(Dataset section Opens)
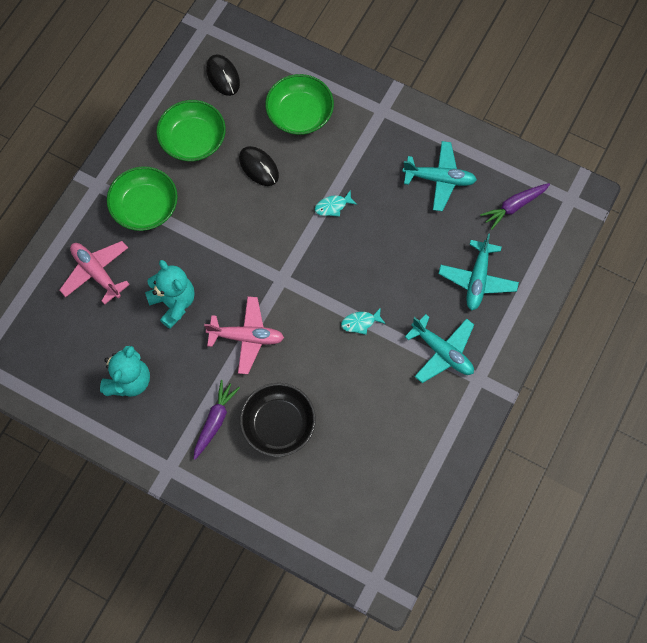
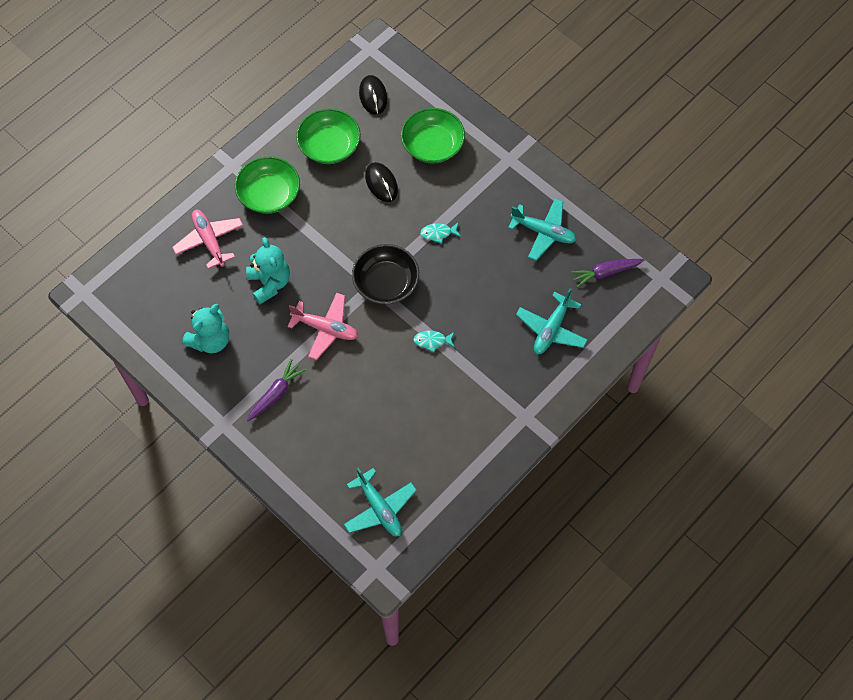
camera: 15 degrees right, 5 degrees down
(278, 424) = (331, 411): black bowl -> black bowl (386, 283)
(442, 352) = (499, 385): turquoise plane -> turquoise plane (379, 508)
(Dataset section Closes)
Exercise instructions
From the line containing "(278, 424) = (331, 411): black" to the final line of the data, repeat each line exactly. Include both ends.

Task answer
(278, 424) = (331, 411): black bowl -> black bowl (386, 283)
(442, 352) = (499, 385): turquoise plane -> turquoise plane (379, 508)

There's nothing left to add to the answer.